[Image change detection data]
——————————
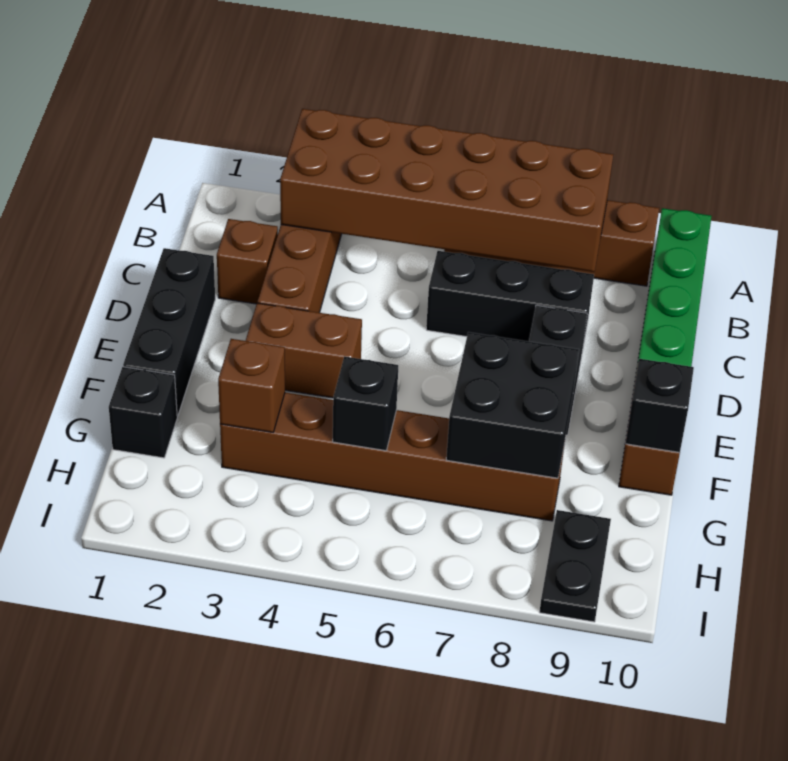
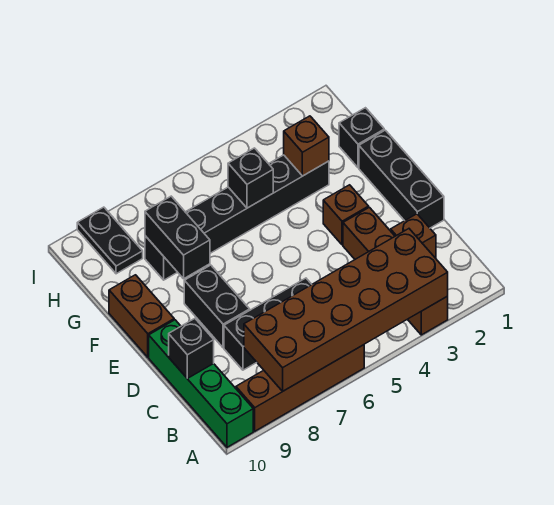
brown 1x2 brick [246,303,362,398] -> brown 1x1 brick [323,185,369,245]
black 2x2 brick [446,332,579,478] -> black 1x2 brick [145,196,210,279]
black 1x1 brick [626,359,694,452] -> black 1x1 brick moved to [169,319,214,378]
brown 1x6 brick [220,393,565,521] -> black 1x6 brick [145,155,329,280]

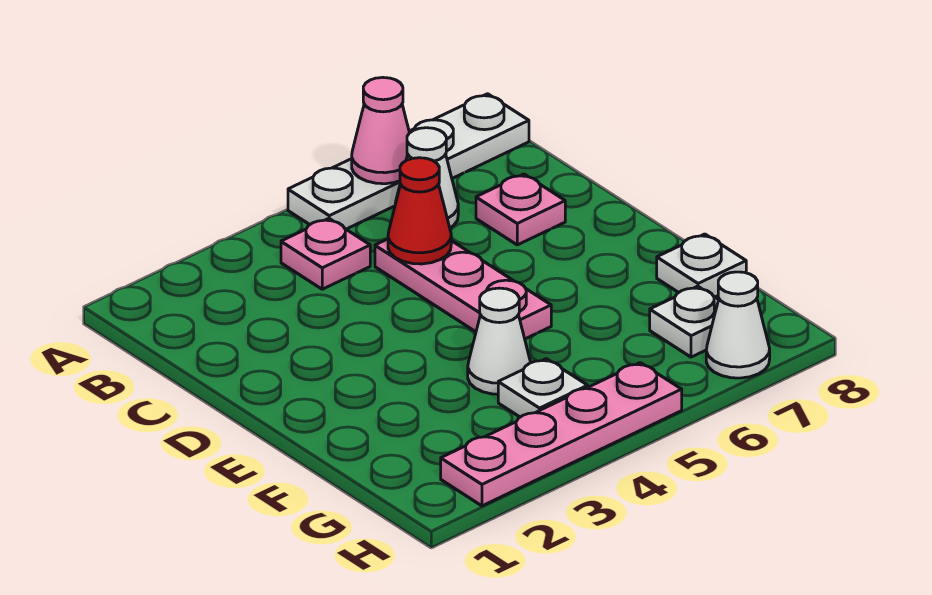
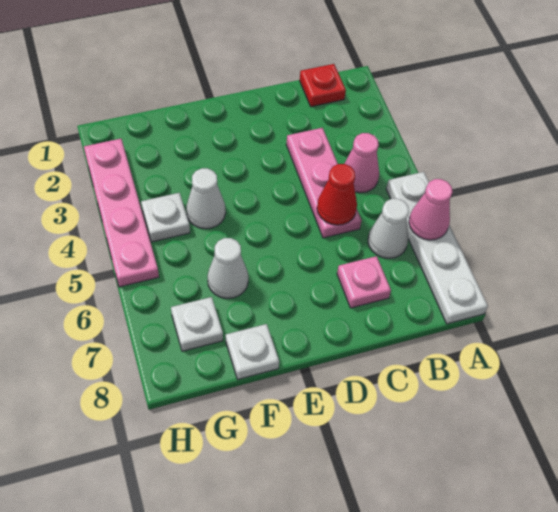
none -> red 1x1 plate [300,64,346,107]
pink 1x1 plate [281,219,370,289] -> pink 1x1 cone [344,133,379,193]
pink 1x3 plate [375,239,551,339] -> pink 1x3 plate turned to [286,128,362,238]
white 1x1 cone [706,272,770,378] -> white 1x1 cone moved to [208,238,248,298]

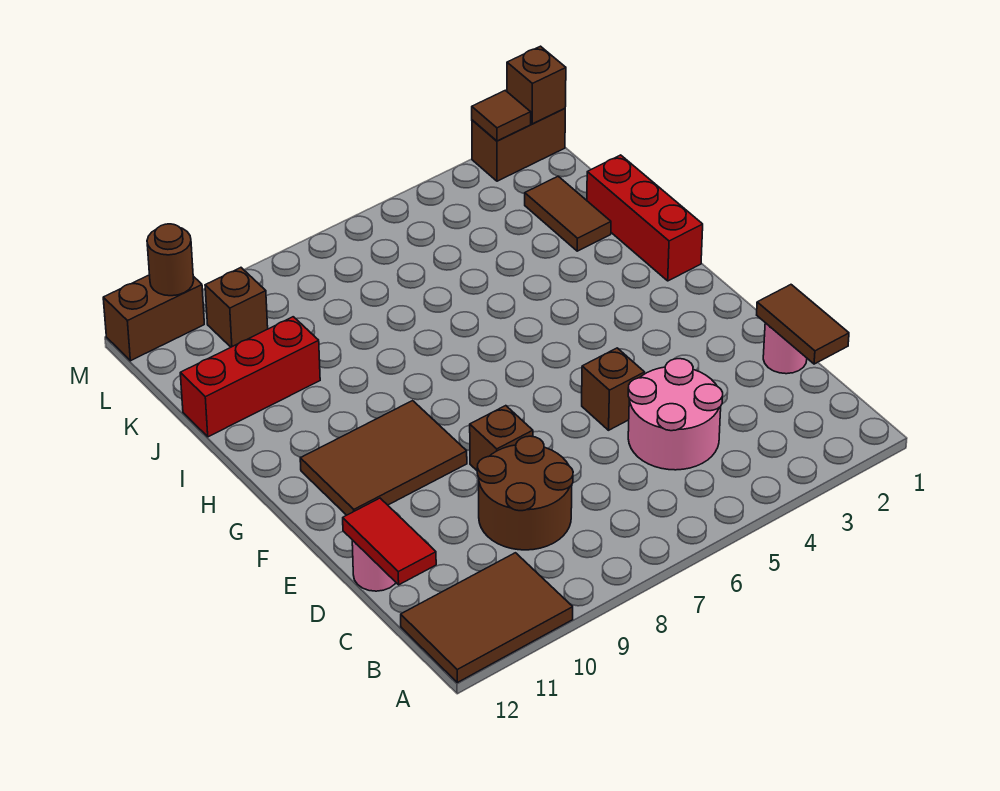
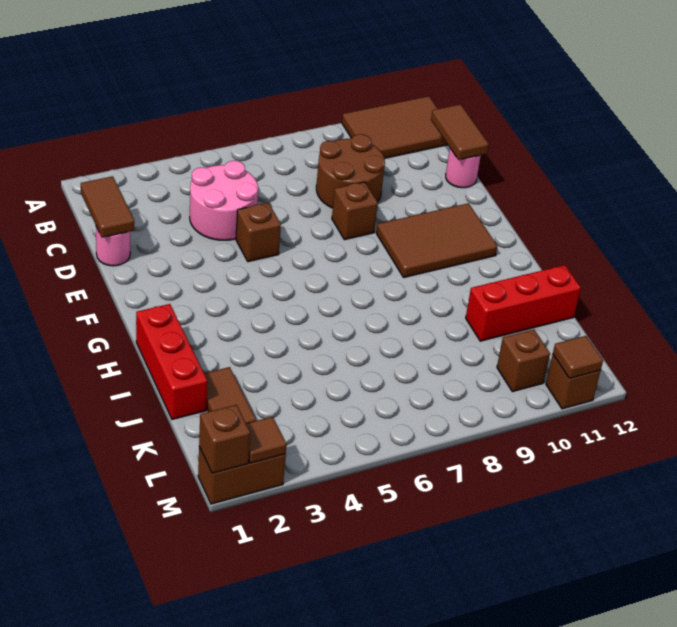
red 1x2 tile [343,498,436,585] -> brown 1x2 tile [431,104,489,160]
brown 1x2 brick [103,275,204,361] -> brown 1x1 brick [546,355,600,409]
brown 1x1 round brick [147,224,194,296] -> brown 1x1 tile [553,336,603,378]

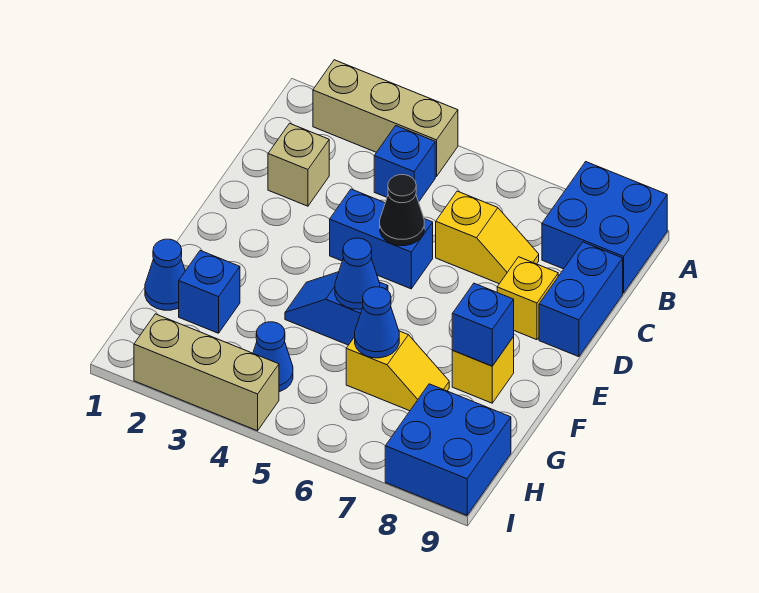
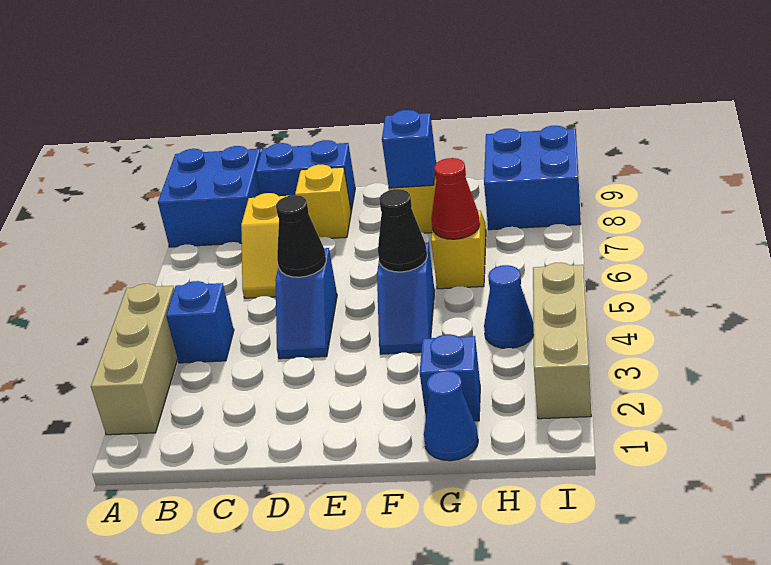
tan 1x1 brick [268,123,329,206] -> none
yellow 1x2 slope [436,191,539,284] -> yellow 1x2 slope turned to [241,193,287,298]
blue 1x2 brick [330,189,433,289] -> blue 1x2 slope [275,248,337,359]
blue 1x1 cone [335,238,380,309] -> black 1x1 cone [378,189,427,272]
blue 1x1 cone [355,287,399,358] -> red 1x1 cone [431,158,480,239]

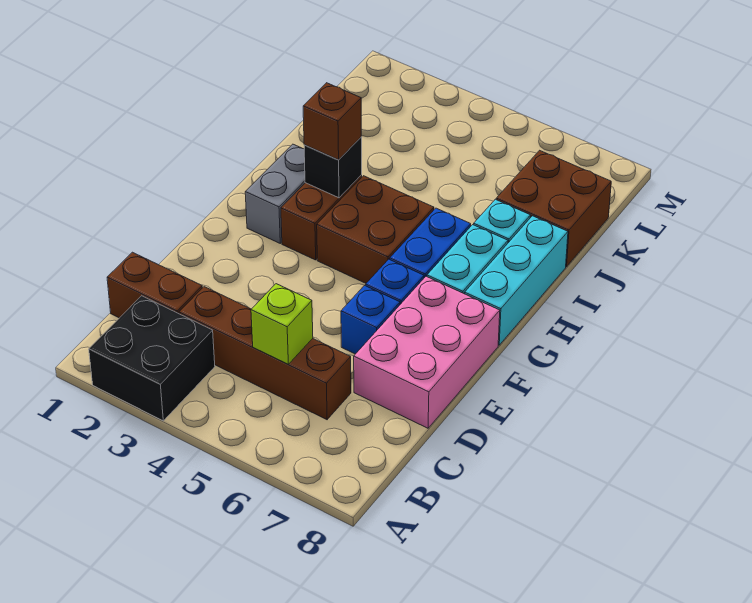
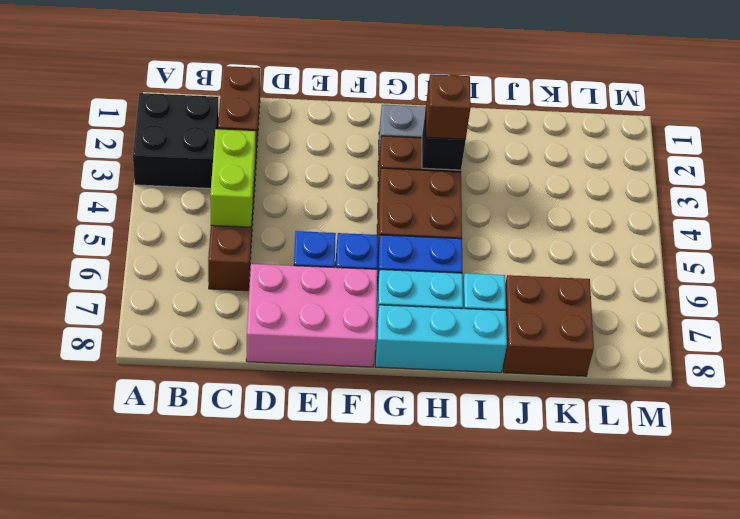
lime 1x1 brick [251,284,313,364] -> lime 1x2 brick [210,129,256,227]

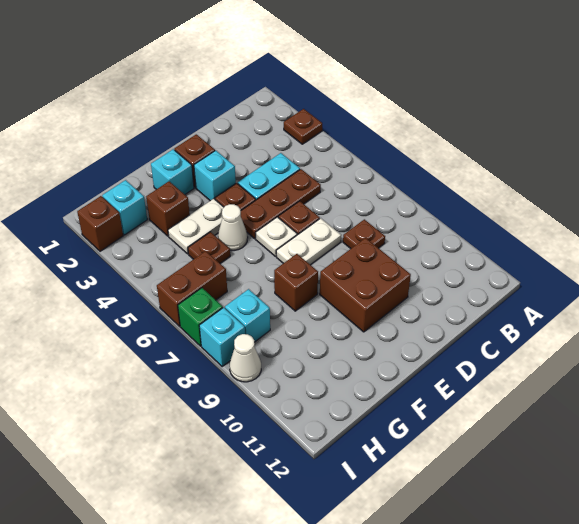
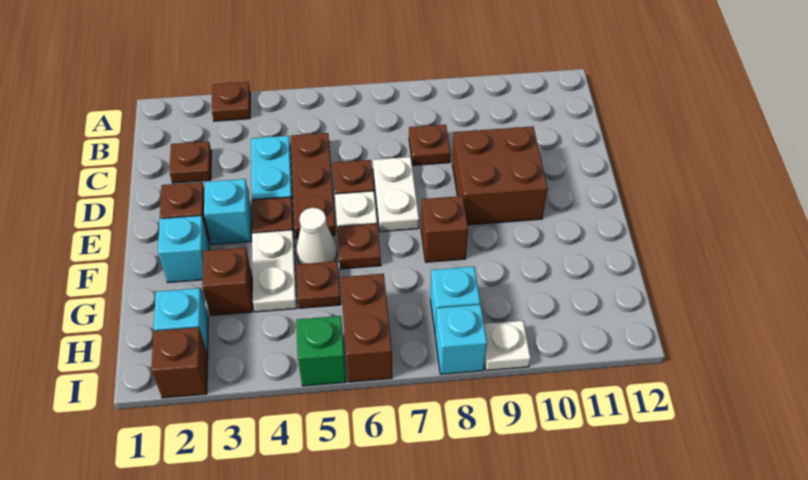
none -> brown 1x1 plate [169,141,211,183]
none -> brown 1x1 plate [337,224,381,269]
green 1x1 brick [178,288,223,346] -> green 1x1 brick moved to [296,316,346,386]
white 1x1 cone [230,334,261,382] -> white 1x1 plate [484,321,531,370]

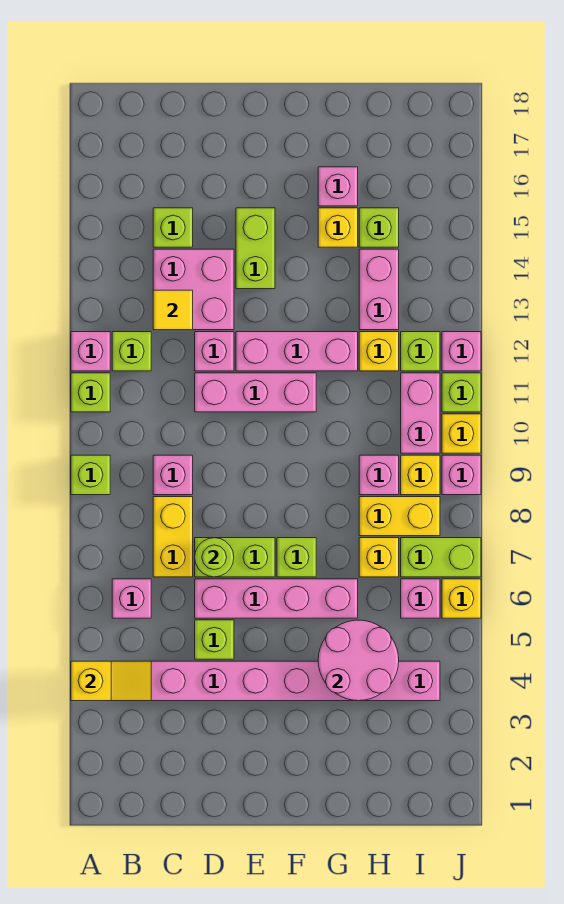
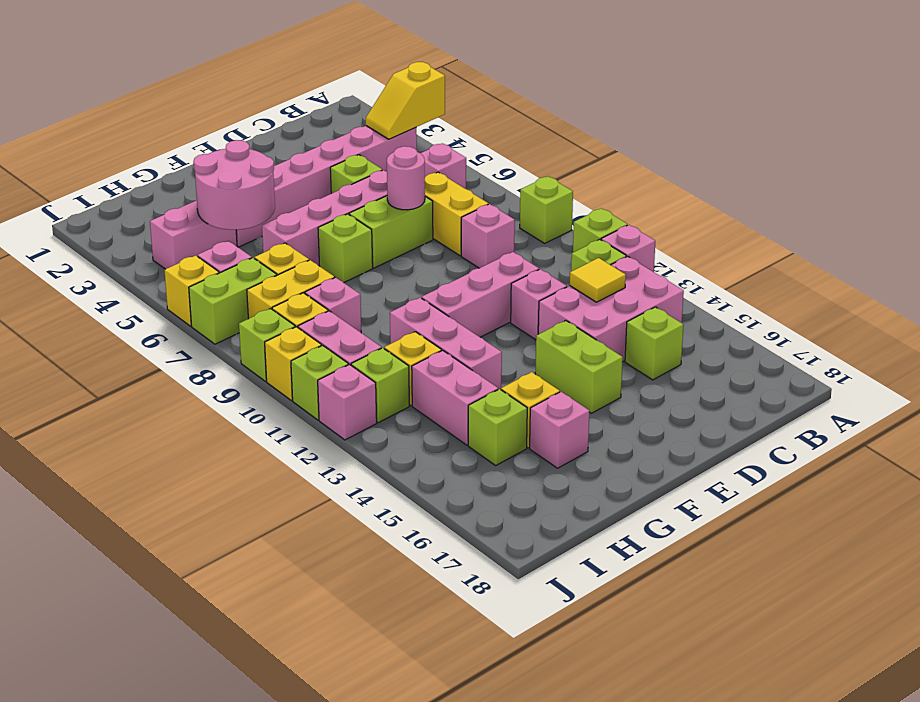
pink 2x2 brick [153,249,234,330] -> pink 2x3 brick [538,256,684,362]
lime 1x1 round brick [195,538,234,577] -> pink 1x1 round brick [387,146,425,210]
pink 1x3 brick [236,332,358,371] -> pink 1x3 brick turned to [390,298,502,390]
pink 1x1 brick [442,455,481,495] -> lime 1x1 brick [239,309,295,381]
——————————
▶ **INSTRUCTION**
Copy each line from the data that features the string "none".

▶ **SOLUTION BELOW**
none -> red 1x1 plate [300,64,346,107]
tan 1x1 brick [268,123,329,206] -> none
none -> brown 1x1 plate [169,141,211,183]
none -> brown 1x1 plate [337,224,381,269]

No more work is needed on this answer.